**Task to carry out:** In the entries below, find the line with "MIC3 pin OUT: D0 -> none" and the line with "RTC pin SDA: D4 -> none". Print those two and everything between them exactly, and nothing else.

**Record set:**
++++++
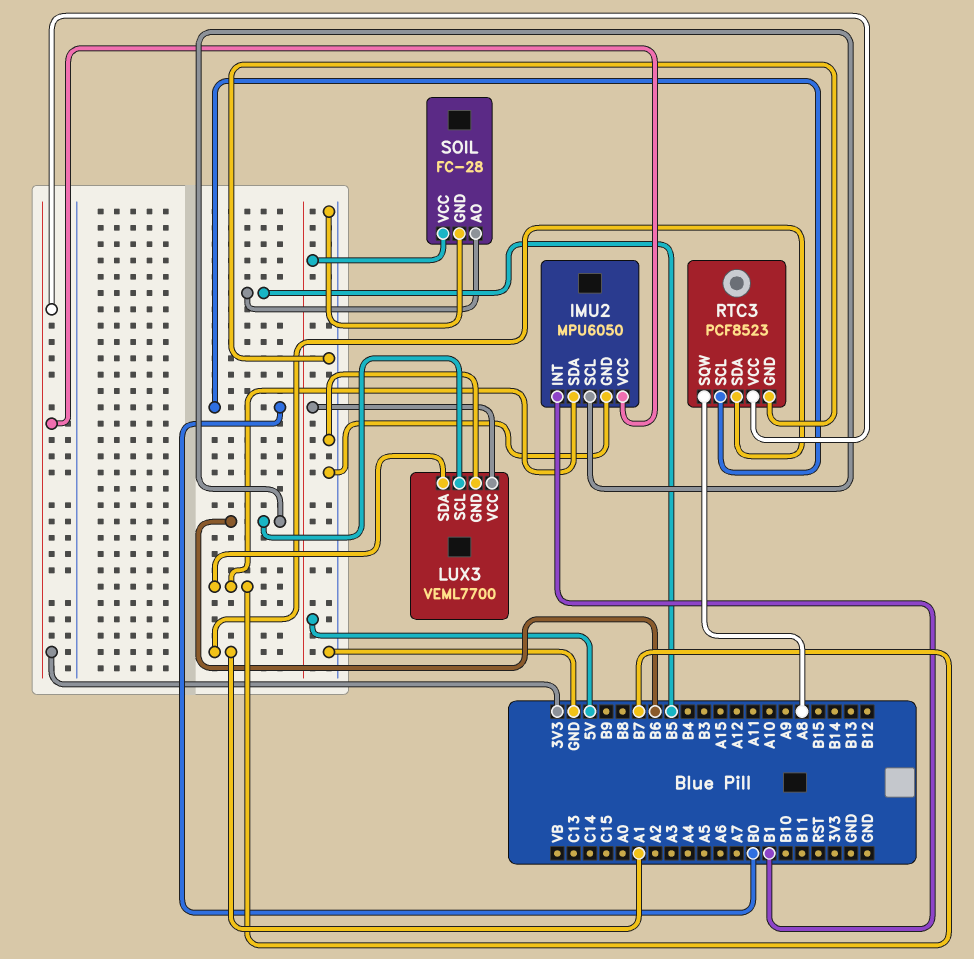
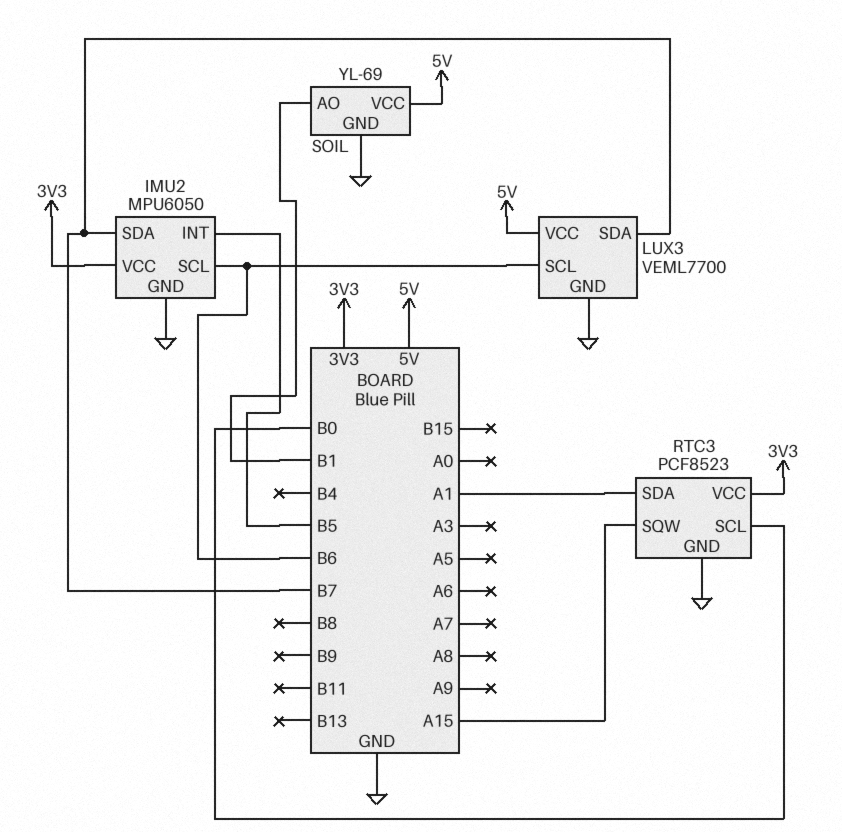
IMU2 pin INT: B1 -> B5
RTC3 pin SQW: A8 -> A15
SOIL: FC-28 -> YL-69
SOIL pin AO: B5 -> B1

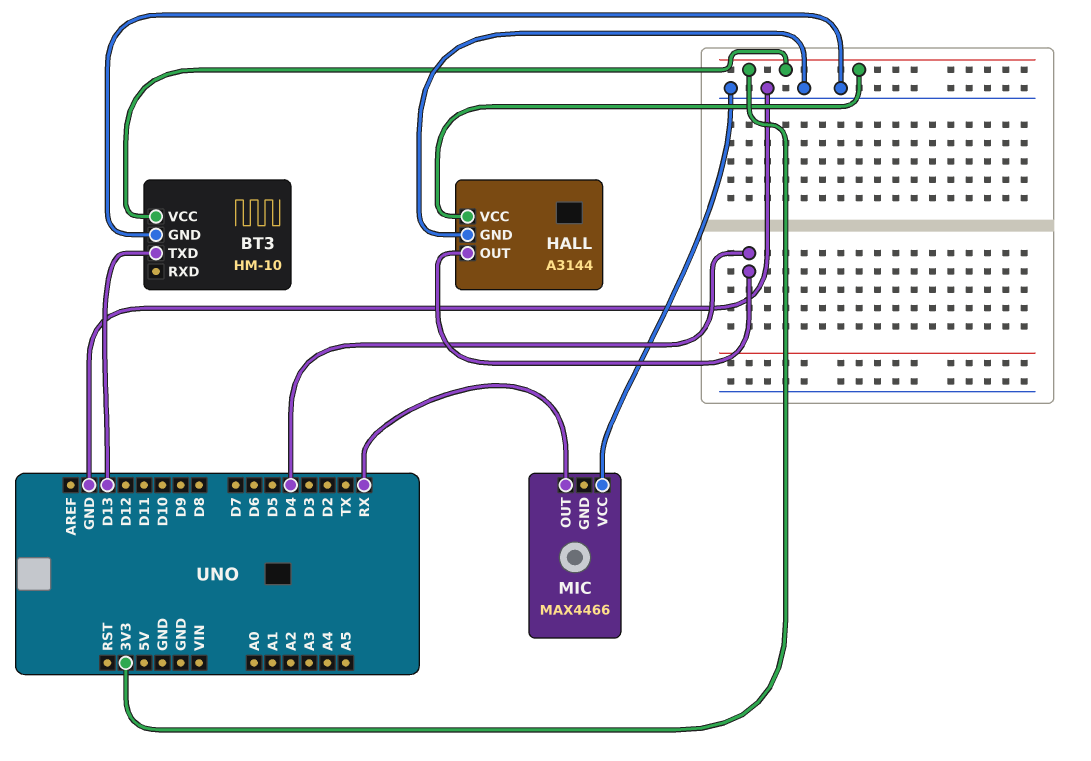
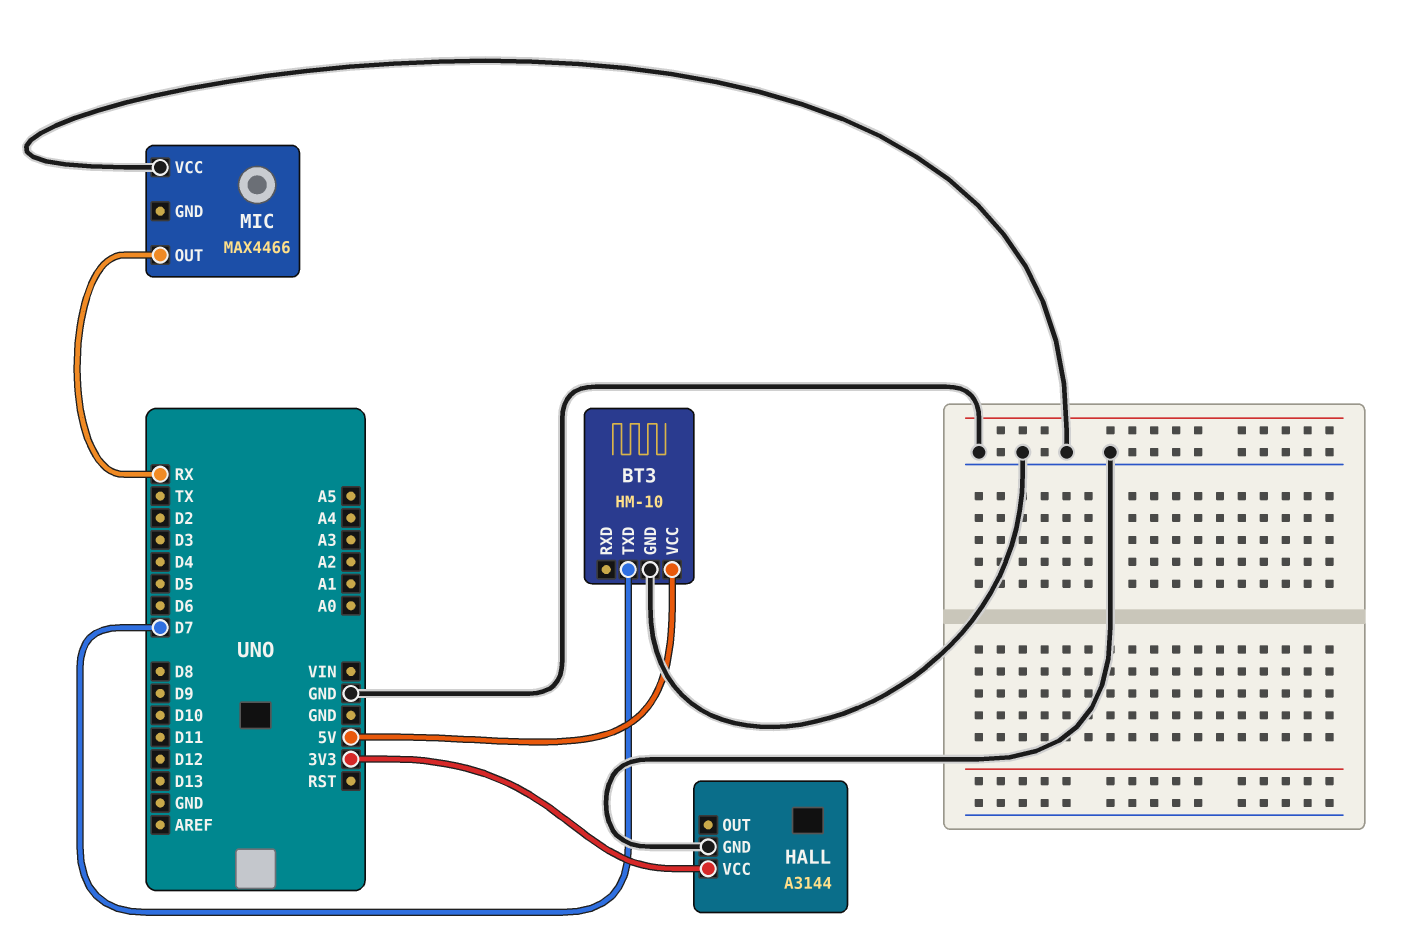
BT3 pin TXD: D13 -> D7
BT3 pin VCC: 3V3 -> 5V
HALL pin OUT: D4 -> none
++++++
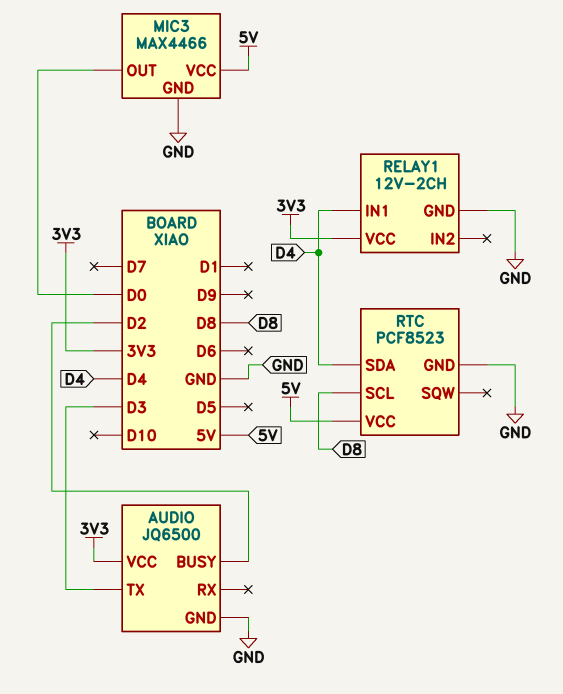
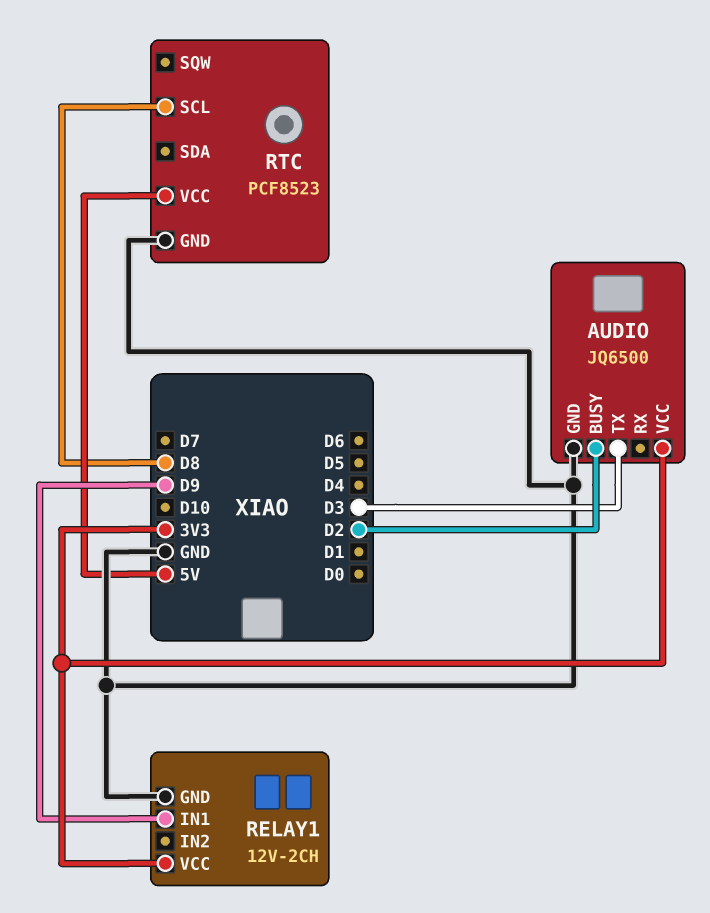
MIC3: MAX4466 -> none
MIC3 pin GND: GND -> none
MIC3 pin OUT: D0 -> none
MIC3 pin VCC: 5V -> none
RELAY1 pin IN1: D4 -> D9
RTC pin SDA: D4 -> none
++++++
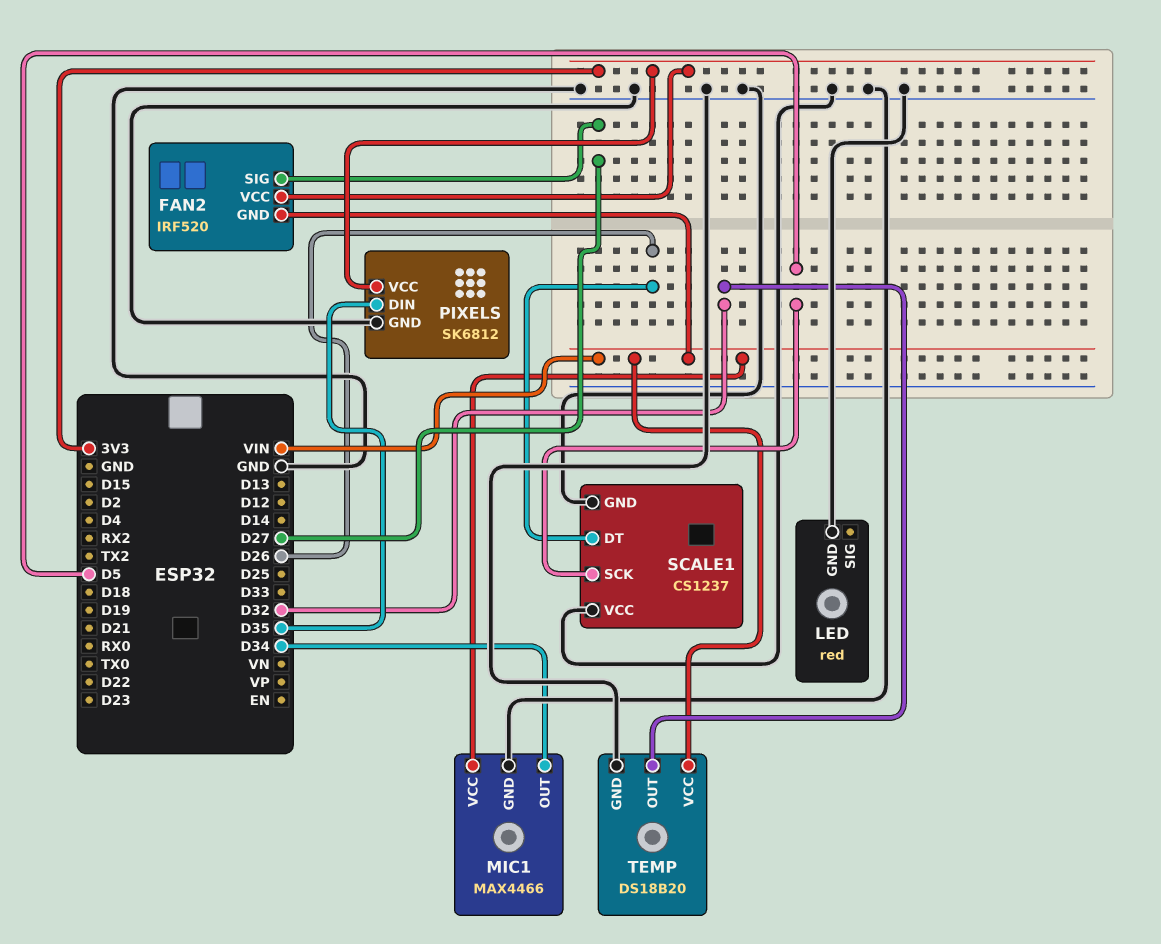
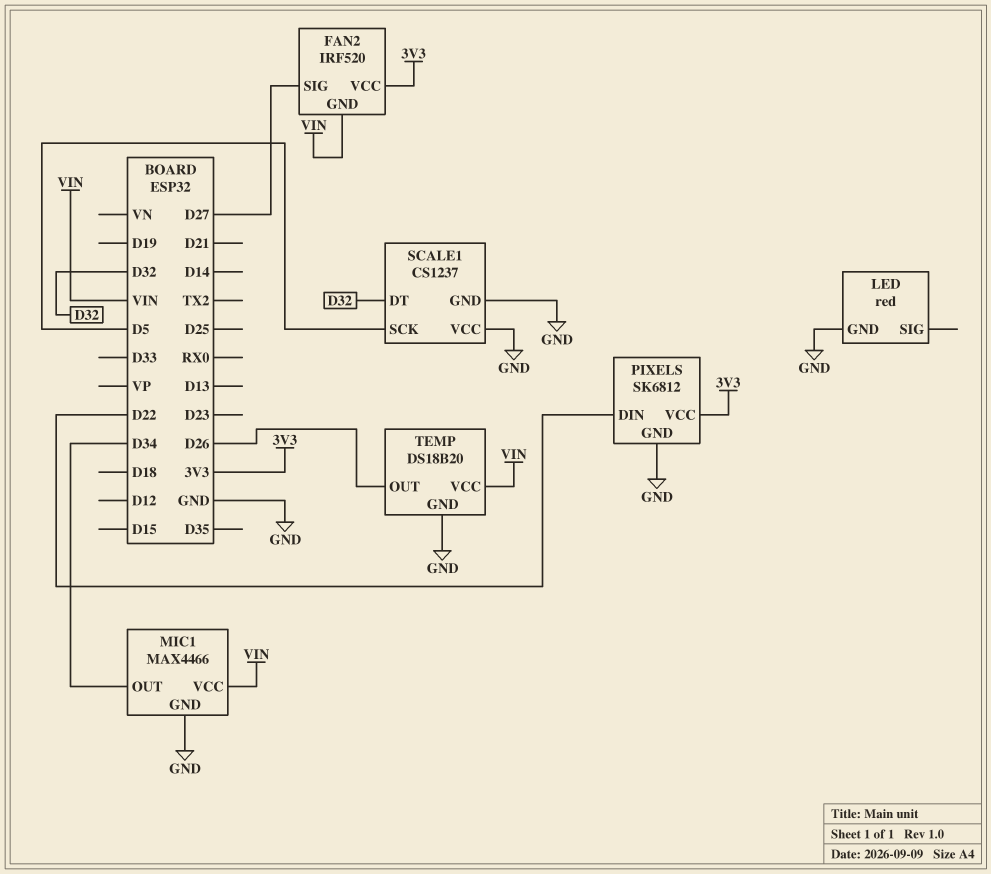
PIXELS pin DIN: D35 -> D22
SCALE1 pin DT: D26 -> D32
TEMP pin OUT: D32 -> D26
++++++
**Task response:**
MIC3 pin OUT: D0 -> none
MIC3 pin VCC: 5V -> none
RELAY1 pin IN1: D4 -> D9
RTC pin SDA: D4 -> none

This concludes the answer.